AIM OF THE EXERCISE> Would you retype the whole listing verbatim, keeping pictures out of it?

MATERIAL FOR THIS TASK>
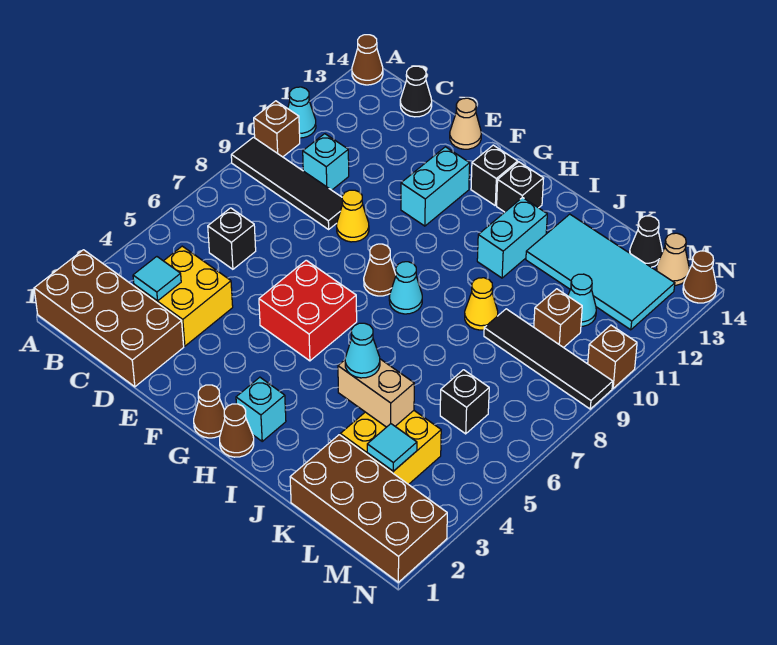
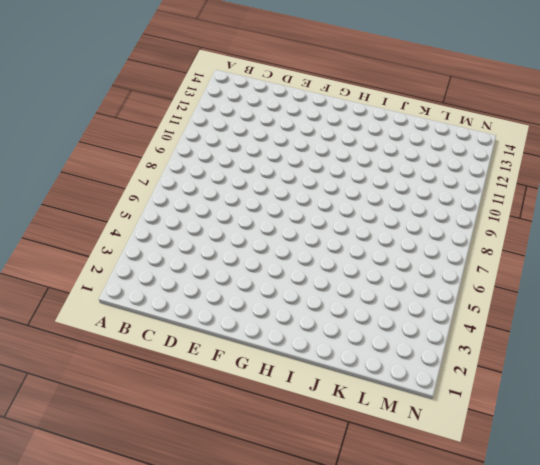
none -> brown brick A1:D2 level 1
none -> black tile A9:D9 level 1
none -> brown brick A10 level 1
none -> cyan cone A11 level 1

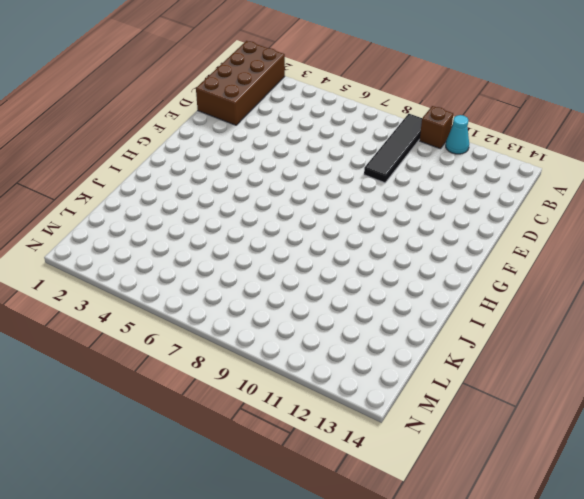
none -> brown cone A14 level 1
none -> yellow brick C3:D4 level 1
none -> black brick C6 level 1
none -> cyan brick C10 level 1

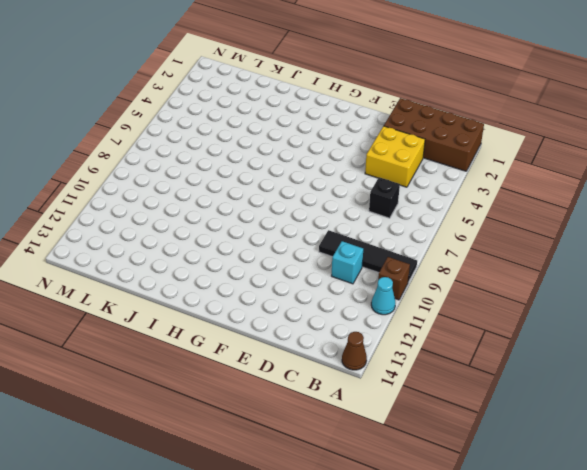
none -> black cone C14 level 1
none -> yellow cone E9 level 1
none -> tan cone E14 level 1
none -> red brick F5:G6 level 1

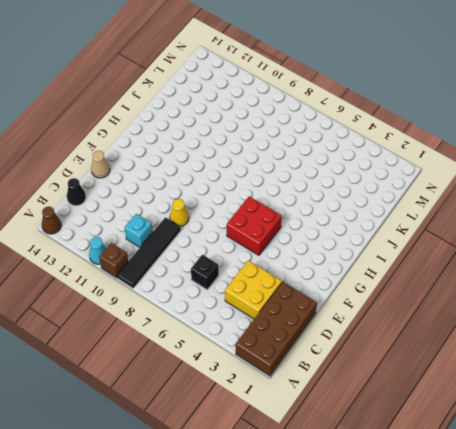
none -> cyan brick F11:F12 level 1
none -> brown cone G1 level 1
none -> brown cone G8 level 1
none -> black brick G13 level 1

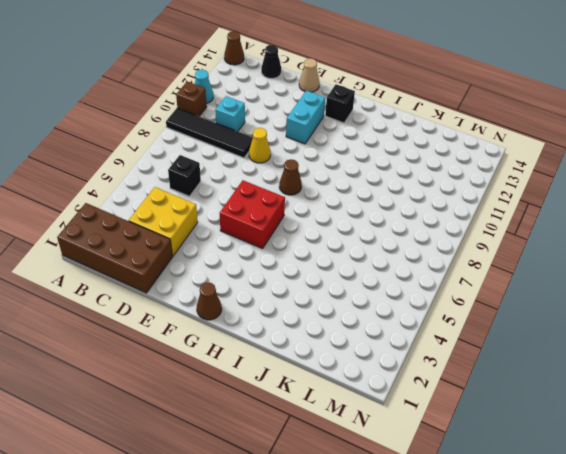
none -> brown cone H1 level 1
none -> cyan brick H2 level 1
none -> cyan cone H8 level 1
none -> black brick H13 level 1

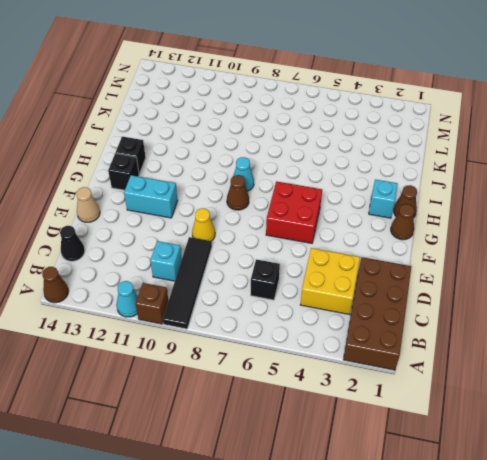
none -> cyan brick I11:I12 level 1
none -> yellow cone J9 level 1
none -> cyan tile J12:M13 level 1
none -> brown brick K1:N2 level 1

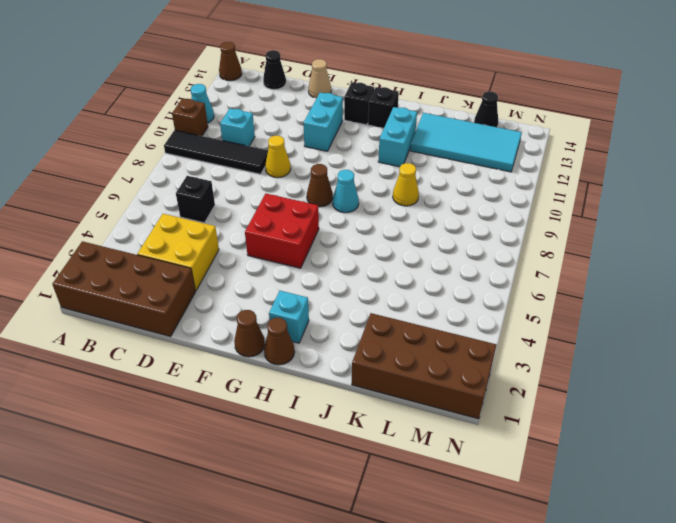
none -> yellow brick K3:L4 level 1
none -> black tile K9:N9 level 1
none -> black brick L6 level 1
none -> brown brick L10 level 1

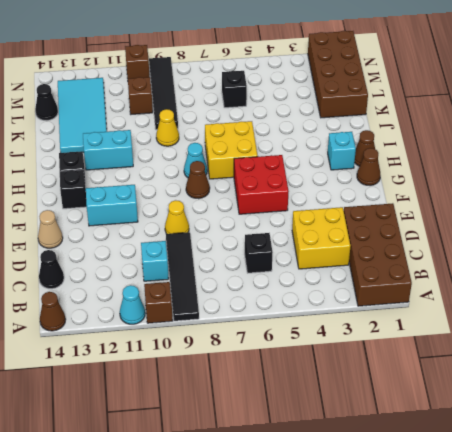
yellow brick H6:I7 level 1 -> yellow brick K3:L4 level 1
none -> cyan cone L11 level 1
none -> tan cone M14 level 1
none -> brown cone N14 level 1
none -> cyan tile C3 level 2

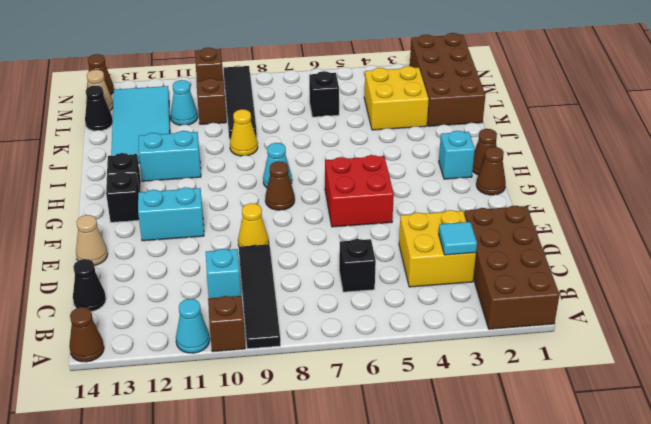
none -> tan brick J4:K4 level 2
none -> cyan tile L3 level 2
none -> cyan cone J4 level 3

FINAL ANSWER>
none -> brown brick A1:D2 level 1
none -> black tile A9:D9 level 1
none -> brown brick A10 level 1
none -> cyan cone A11 level 1

none -> brown cone A14 level 1
none -> yellow brick C3:D4 level 1
none -> black brick C6 level 1
none -> cyan brick C10 level 1

none -> black cone C14 level 1
none -> yellow cone E9 level 1
none -> tan cone E14 level 1
none -> red brick F5:G6 level 1

none -> cyan brick F11:F12 level 1
none -> brown cone G1 level 1
none -> brown cone G8 level 1
none -> black brick G13 level 1

none -> brown cone H1 level 1
none -> cyan brick H2 level 1
none -> cyan cone H8 level 1
none -> black brick H13 level 1

none -> cyan brick I11:I12 level 1
none -> yellow cone J9 level 1
none -> cyan tile J12:M13 level 1
none -> brown brick K1:N2 level 1

none -> yellow brick K3:L4 level 1
none -> black tile K9:N9 level 1
none -> black brick L6 level 1
none -> brown brick L10 level 1

yellow brick H6:I7 level 1 -> yellow brick K3:L4 level 1
none -> cyan cone L11 level 1
none -> tan cone M14 level 1
none -> brown cone N14 level 1
none -> cyan tile C3 level 2

none -> tan brick J4:K4 level 2
none -> cyan tile L3 level 2
none -> cyan cone J4 level 3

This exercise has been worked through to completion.